-- LISTED ENTRIES follows --

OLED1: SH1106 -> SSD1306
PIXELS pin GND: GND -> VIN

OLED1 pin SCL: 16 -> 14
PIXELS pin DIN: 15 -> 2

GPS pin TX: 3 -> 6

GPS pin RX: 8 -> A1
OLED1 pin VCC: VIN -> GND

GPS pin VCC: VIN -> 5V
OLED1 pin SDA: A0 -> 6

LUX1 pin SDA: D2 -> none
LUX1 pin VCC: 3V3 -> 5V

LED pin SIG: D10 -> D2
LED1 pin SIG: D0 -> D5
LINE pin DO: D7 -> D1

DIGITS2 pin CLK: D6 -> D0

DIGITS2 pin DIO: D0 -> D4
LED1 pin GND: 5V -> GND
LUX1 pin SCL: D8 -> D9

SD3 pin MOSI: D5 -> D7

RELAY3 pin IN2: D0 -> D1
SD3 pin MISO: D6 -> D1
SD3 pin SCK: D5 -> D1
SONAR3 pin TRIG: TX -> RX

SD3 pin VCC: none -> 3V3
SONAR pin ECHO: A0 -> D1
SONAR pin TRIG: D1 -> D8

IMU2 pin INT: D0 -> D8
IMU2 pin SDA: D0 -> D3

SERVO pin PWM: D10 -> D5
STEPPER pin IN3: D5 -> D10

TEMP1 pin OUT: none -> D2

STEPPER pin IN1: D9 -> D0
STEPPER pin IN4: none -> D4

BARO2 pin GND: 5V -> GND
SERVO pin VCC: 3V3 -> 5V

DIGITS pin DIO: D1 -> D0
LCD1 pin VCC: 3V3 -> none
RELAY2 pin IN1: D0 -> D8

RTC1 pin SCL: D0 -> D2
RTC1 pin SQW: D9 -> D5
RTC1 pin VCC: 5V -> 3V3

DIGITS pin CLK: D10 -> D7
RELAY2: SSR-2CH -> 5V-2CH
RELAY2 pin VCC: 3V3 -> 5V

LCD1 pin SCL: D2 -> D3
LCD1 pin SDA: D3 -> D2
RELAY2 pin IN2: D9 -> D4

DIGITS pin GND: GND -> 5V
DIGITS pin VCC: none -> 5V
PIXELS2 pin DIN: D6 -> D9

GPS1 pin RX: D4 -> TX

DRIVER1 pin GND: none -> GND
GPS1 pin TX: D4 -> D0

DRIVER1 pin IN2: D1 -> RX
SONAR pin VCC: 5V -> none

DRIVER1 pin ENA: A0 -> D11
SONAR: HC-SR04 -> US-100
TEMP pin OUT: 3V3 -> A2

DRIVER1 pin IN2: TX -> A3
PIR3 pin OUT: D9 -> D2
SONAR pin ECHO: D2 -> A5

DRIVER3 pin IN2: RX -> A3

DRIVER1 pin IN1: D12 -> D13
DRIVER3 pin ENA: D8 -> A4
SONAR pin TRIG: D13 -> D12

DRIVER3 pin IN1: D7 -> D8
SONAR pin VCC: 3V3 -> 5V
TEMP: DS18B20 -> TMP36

-- LISTED ENTRIES concluded --

From the line containing "OLED1 pin SDA: A0 -> 6" down to the last line of the records, transcribe every line exactly and add nothing else.

| RESPONSE BELOW |
OLED1 pin SDA: A0 -> 6

LUX1 pin SDA: D2 -> none
LUX1 pin VCC: 3V3 -> 5V

LED pin SIG: D10 -> D2
LED1 pin SIG: D0 -> D5
LINE pin DO: D7 -> D1

DIGITS2 pin CLK: D6 -> D0

DIGITS2 pin DIO: D0 -> D4
LED1 pin GND: 5V -> GND
LUX1 pin SCL: D8 -> D9

SD3 pin MOSI: D5 -> D7

RELAY3 pin IN2: D0 -> D1
SD3 pin MISO: D6 -> D1
SD3 pin SCK: D5 -> D1
SONAR3 pin TRIG: TX -> RX

SD3 pin VCC: none -> 3V3
SONAR pin ECHO: A0 -> D1
SONAR pin TRIG: D1 -> D8

IMU2 pin INT: D0 -> D8
IMU2 pin SDA: D0 -> D3

SERVO pin PWM: D10 -> D5
STEPPER pin IN3: D5 -> D10

TEMP1 pin OUT: none -> D2

STEPPER pin IN1: D9 -> D0
STEPPER pin IN4: none -> D4

BARO2 pin GND: 5V -> GND
SERVO pin VCC: 3V3 -> 5V

DIGITS pin DIO: D1 -> D0
LCD1 pin VCC: 3V3 -> none
RELAY2 pin IN1: D0 -> D8

RTC1 pin SCL: D0 -> D2
RTC1 pin SQW: D9 -> D5
RTC1 pin VCC: 5V -> 3V3

DIGITS pin CLK: D10 -> D7
RELAY2: SSR-2CH -> 5V-2CH
RELAY2 pin VCC: 3V3 -> 5V

LCD1 pin SCL: D2 -> D3
LCD1 pin SDA: D3 -> D2
RELAY2 pin IN2: D9 -> D4

DIGITS pin GND: GND -> 5V
DIGITS pin VCC: none -> 5V
PIXELS2 pin DIN: D6 -> D9

GPS1 pin RX: D4 -> TX

DRIVER1 pin GND: none -> GND
GPS1 pin TX: D4 -> D0

DRIVER1 pin IN2: D1 -> RX
SONAR pin VCC: 5V -> none

DRIVER1 pin ENA: A0 -> D11
SONAR: HC-SR04 -> US-100
TEMP pin OUT: 3V3 -> A2

DRIVER1 pin IN2: TX -> A3
PIR3 pin OUT: D9 -> D2
SONAR pin ECHO: D2 -> A5

DRIVER3 pin IN2: RX -> A3

DRIVER1 pin IN1: D12 -> D13
DRIVER3 pin ENA: D8 -> A4
SONAR pin TRIG: D13 -> D12

DRIVER3 pin IN1: D7 -> D8
SONAR pin VCC: 3V3 -> 5V
TEMP: DS18B20 -> TMP36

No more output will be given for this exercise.